══ Dataset content

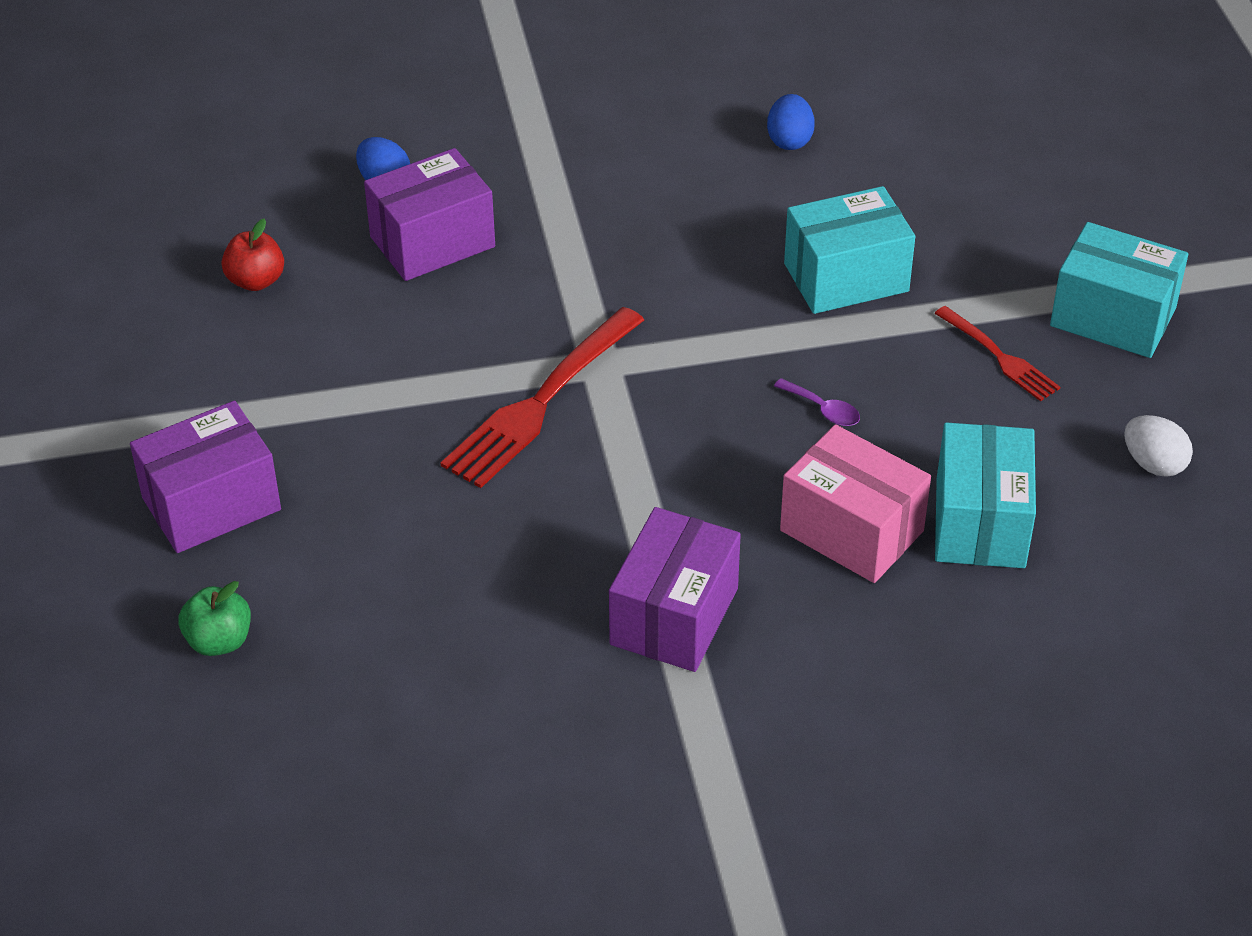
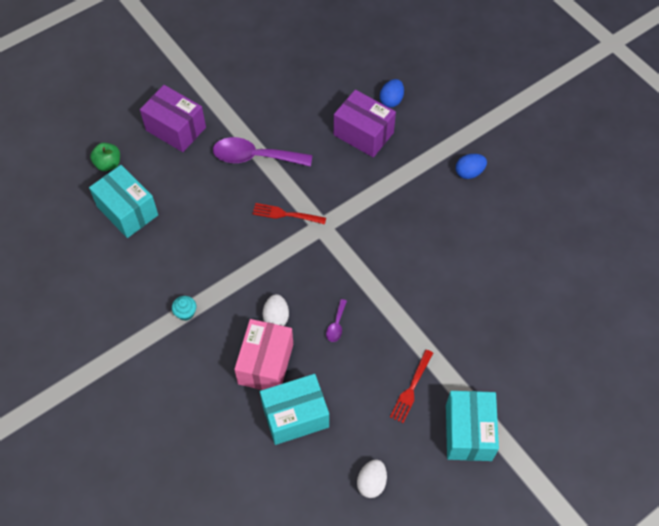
camera: 65 degrees right, 15 degrees up
(256, 281) = (305, 85): red apple -> none
(374, 405) = (255, 157): none -> purple spoon
(541, 402) = (286, 214): red fork -> red fork, size x0.56
(674, 616) = (186, 313): purple box -> turquoise cupcake
(761, 486) = (276, 317): none -> white egg
(789, 140) = (516, 243): blue egg -> blue egg (469, 172)
(846, 277) = (431, 303): turquoise box -> turquoise box (127, 211)

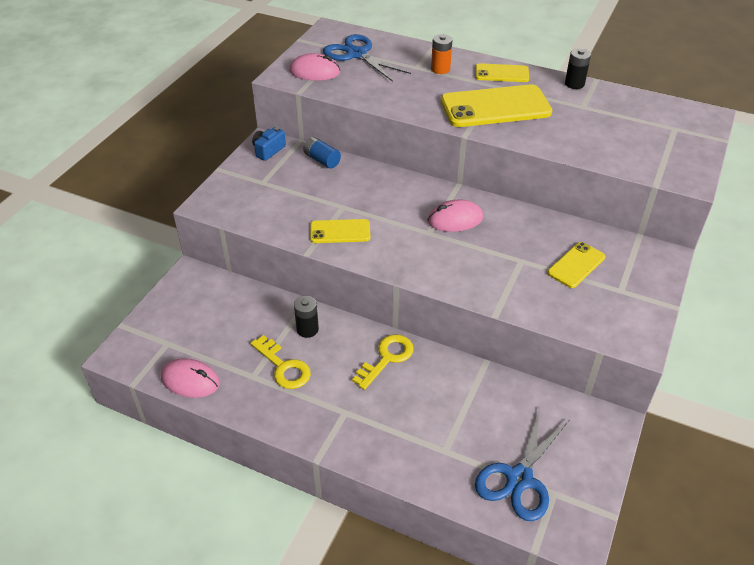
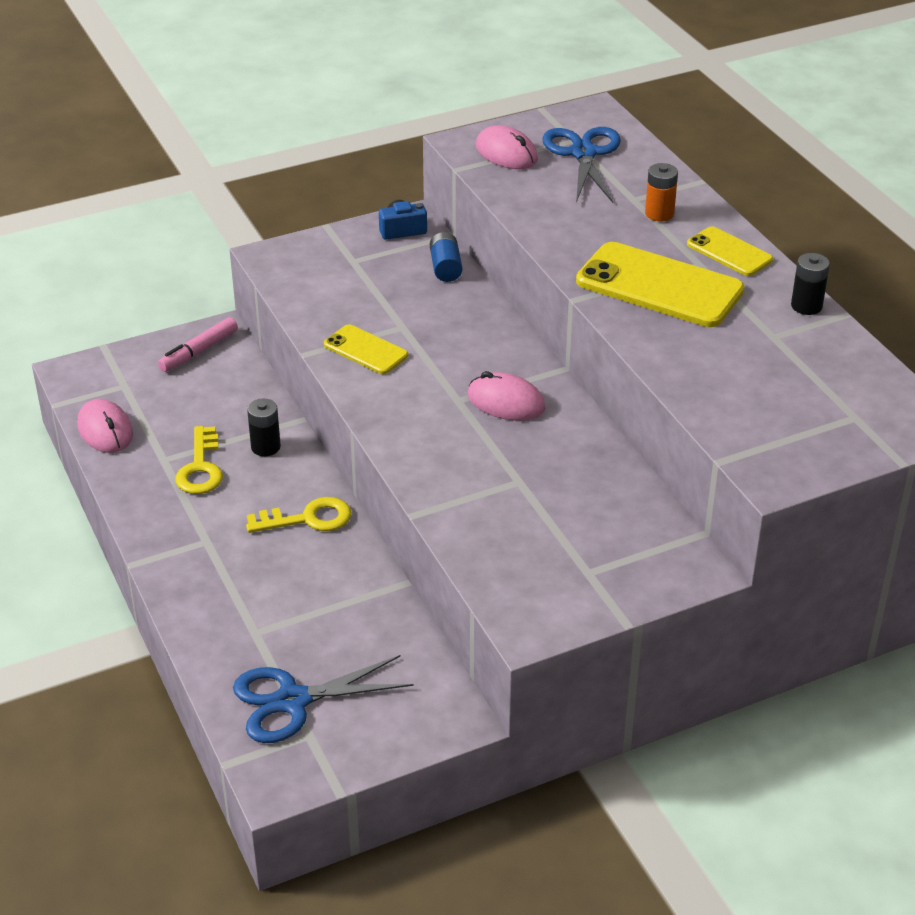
camera: 40 degrees right, 5 degrees down
(191, 293) = (199, 351): none -> pink marker
(576, 265) = (575, 520): yellow phone -> none

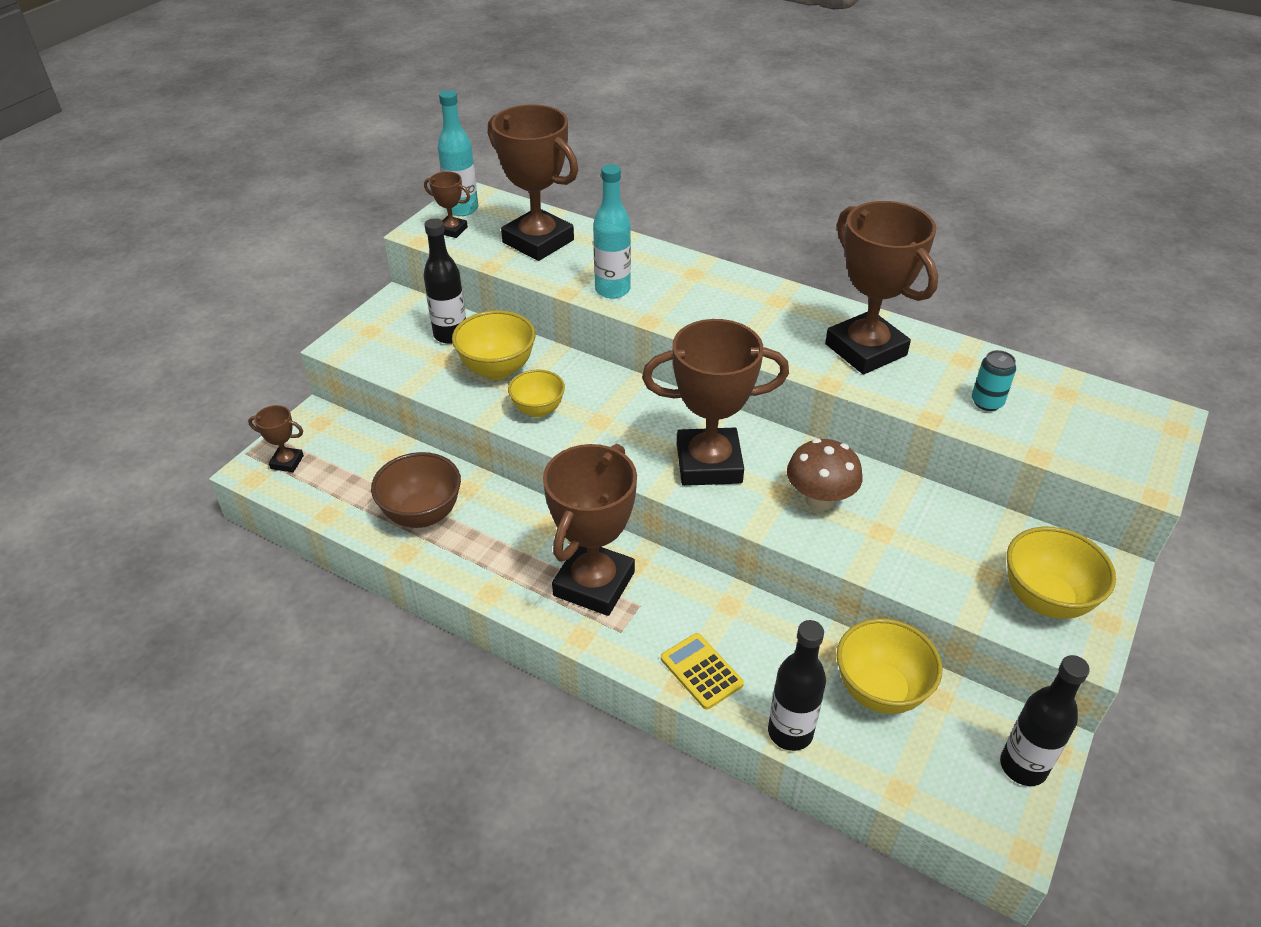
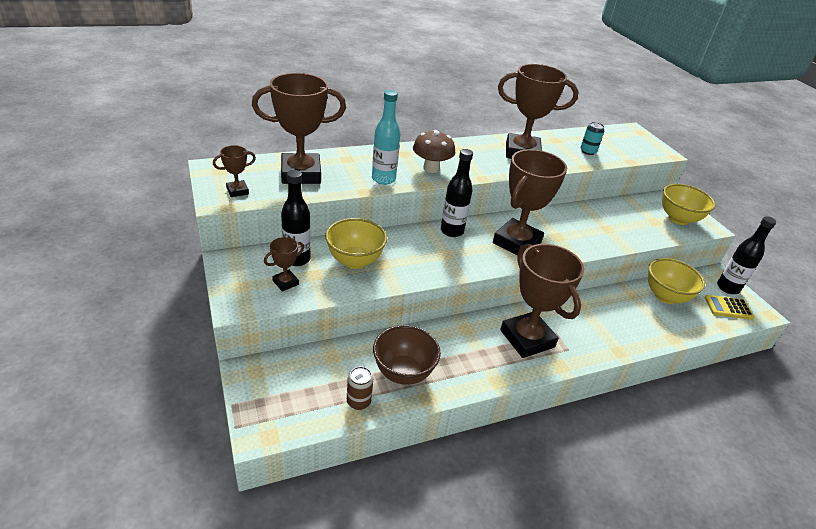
camera: 55 degrees left, 5 degrees down
(287, 462) = (275, 410): brown trophy -> brown trophy (285, 282)
(350, 507) = (358, 401): none -> brown can
(462, 209) = (221, 177): turquoise bottle -> none
(538, 410) = (410, 267): yellow bowl -> none
(701, 671) = (616, 339): yellow calculator -> yellow calculator (728, 308)
(790, 732) = (672, 335): black bottle -> black bottle (452, 231)
(819, 500) = (573, 230): brown mushroom -> brown mushroom (431, 168)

════

- _Work to be completed_: The data is to be returned exactly as it stands, pictures aside.

- _Response area_:
camera: 65 degrees right, 15 degrees up
(256, 281) = (305, 85): red apple -> none
(374, 405) = (255, 157): none -> purple spoon
(541, 402) = (286, 214): red fork -> red fork, size x0.56
(674, 616) = (186, 313): purple box -> turquoise cupcake
(761, 486) = (276, 317): none -> white egg
(789, 140) = (516, 243): blue egg -> blue egg (469, 172)
(846, 277) = (431, 303): turquoise box -> turquoise box (127, 211)

camera: 40 degrees right, 5 degrees down
(191, 293) = (199, 351): none -> pink marker
(576, 265) = (575, 520): yellow phone -> none

camera: 55 degrees left, 5 degrees down
(287, 462) = (275, 410): brown trophy -> brown trophy (285, 282)
(350, 507) = (358, 401): none -> brown can
(462, 209) = (221, 177): turquoise bottle -> none
(538, 410) = (410, 267): yellow bowl -> none
(701, 671) = (616, 339): yellow calculator -> yellow calculator (728, 308)
(790, 732) = (672, 335): black bottle -> black bottle (452, 231)
(819, 500) = (573, 230): brown mushroom -> brown mushroom (431, 168)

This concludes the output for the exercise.